== Task statement ==
Please retype every record exactly as it appears, omitting the pictures.

Collection entries:
========

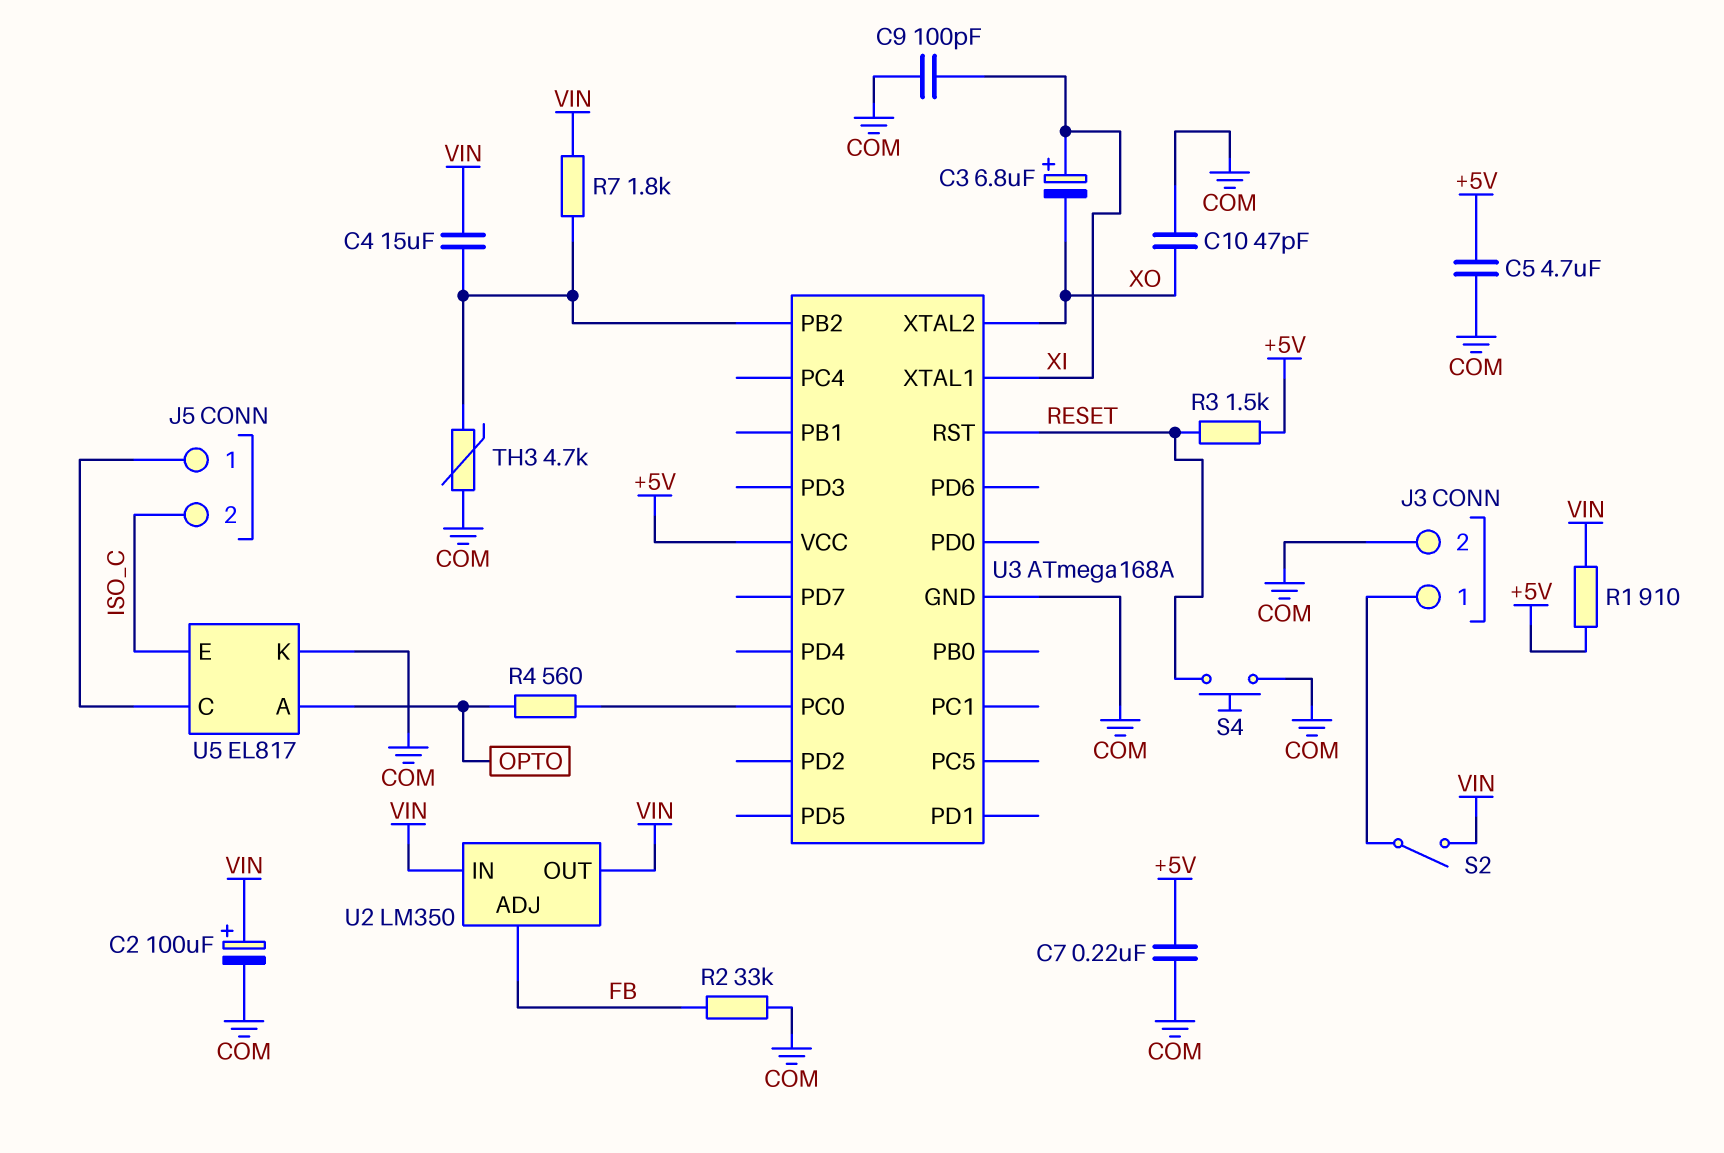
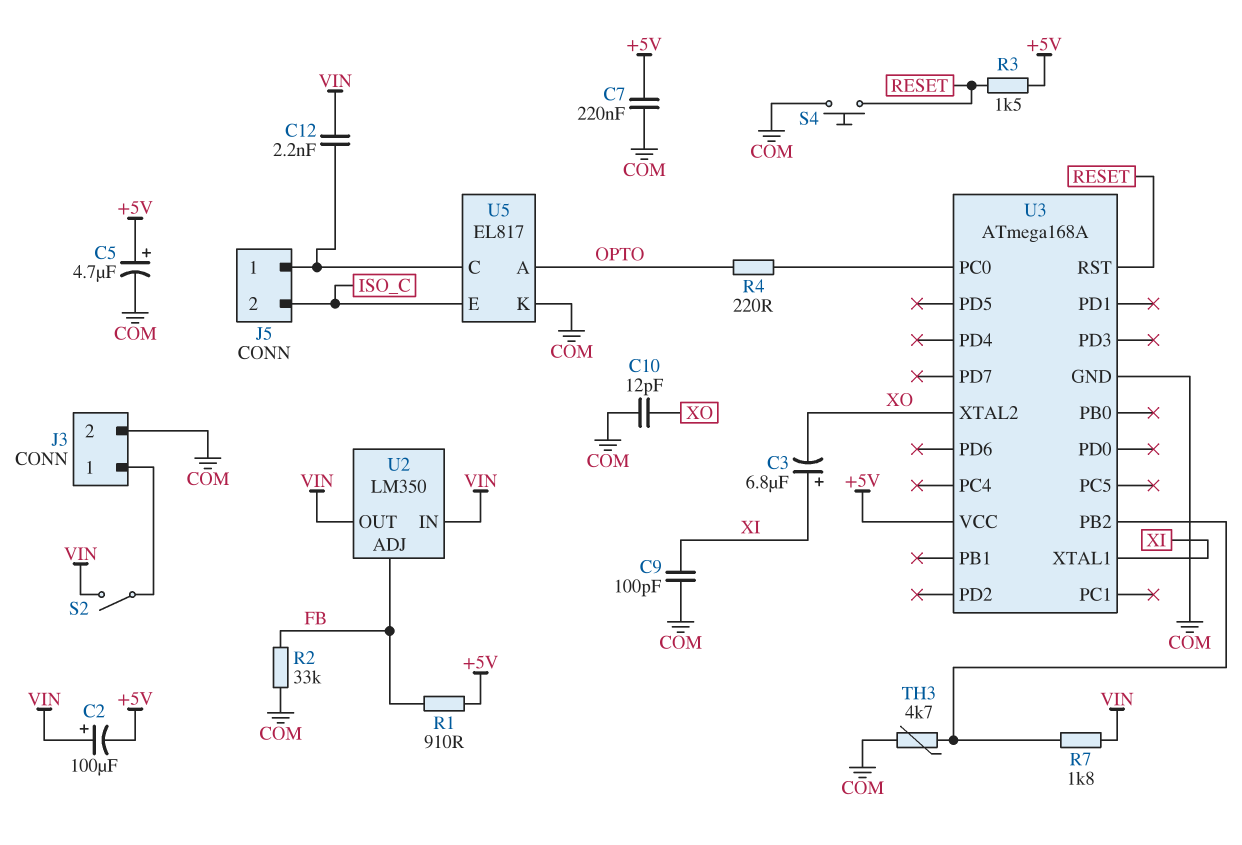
C2: 100uF (plus VIN, minus COM) -> 100uF (plus VIN, minus +5V)
C4: 15uF (U3/PB2, VIN) -> none
C5: 4.7uF (+5V, COM) -> 4.7uF (plus +5V, minus COM)
C10: 47pF (COM, XO) -> 12pF (COM, XO)
C12: none -> 2.2nF (J5/1, VIN)
R1: 910 (+5V, VIN) -> 910 (+5V, FB)
R4: 560 (OPTO, U3/PC0) -> 220 (OPTO, U3/PC0)

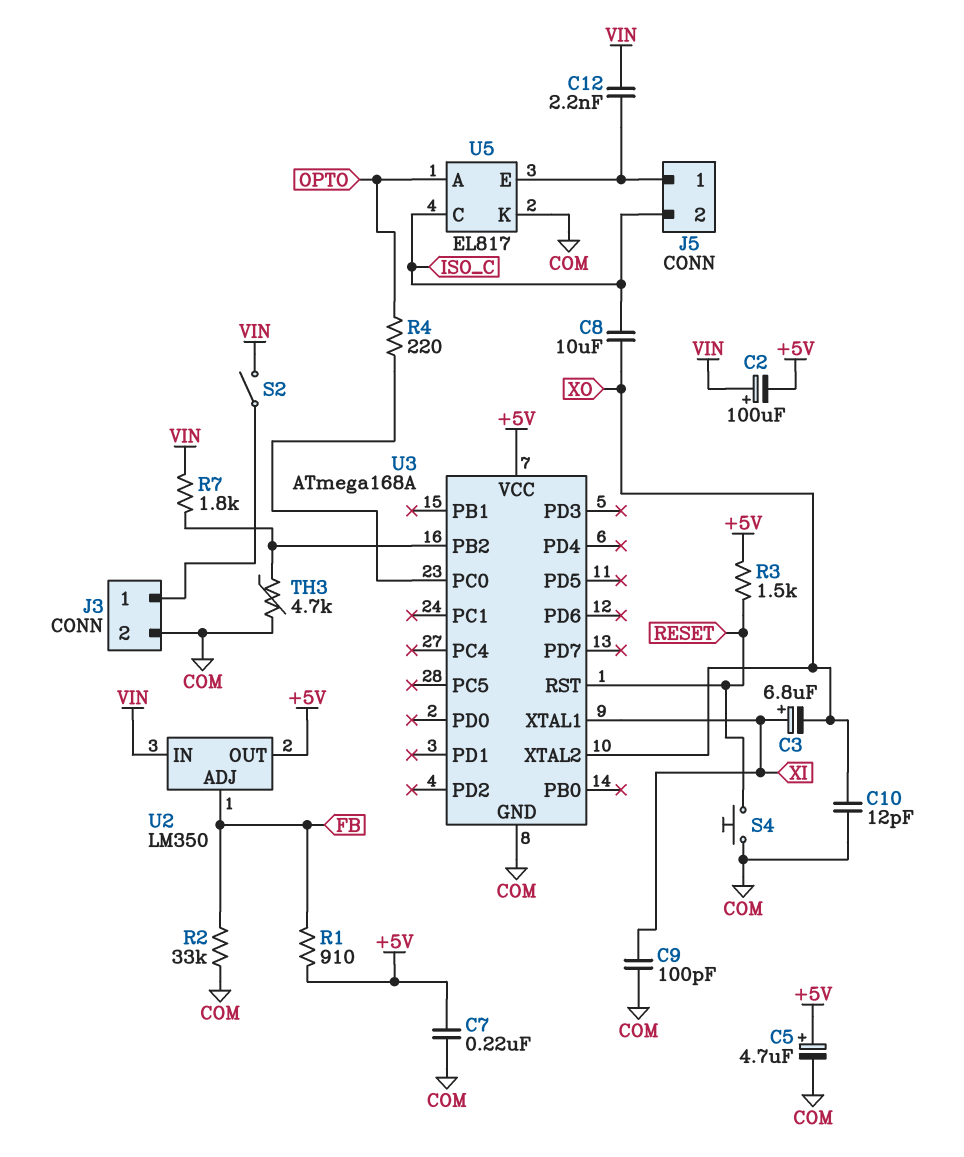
C8: none -> 10uF (ISO_C, XO)
U2 pin OUT: VIN -> +5V
U5 pin C: J5/1 -> ISO_C
U5 pin E: ISO_C -> J5/1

========

== Answer for this exercise ==
C2: 100uF (plus VIN, minus COM) -> 100uF (plus VIN, minus +5V)
C4: 15uF (U3/PB2, VIN) -> none
C5: 4.7uF (+5V, COM) -> 4.7uF (plus +5V, minus COM)
C10: 47pF (COM, XO) -> 12pF (COM, XO)
C12: none -> 2.2nF (J5/1, VIN)
R1: 910 (+5V, VIN) -> 910 (+5V, FB)
R4: 560 (OPTO, U3/PC0) -> 220 (OPTO, U3/PC0)

C8: none -> 10uF (ISO_C, XO)
U2 pin OUT: VIN -> +5V
U5 pin C: J5/1 -> ISO_C
U5 pin E: ISO_C -> J5/1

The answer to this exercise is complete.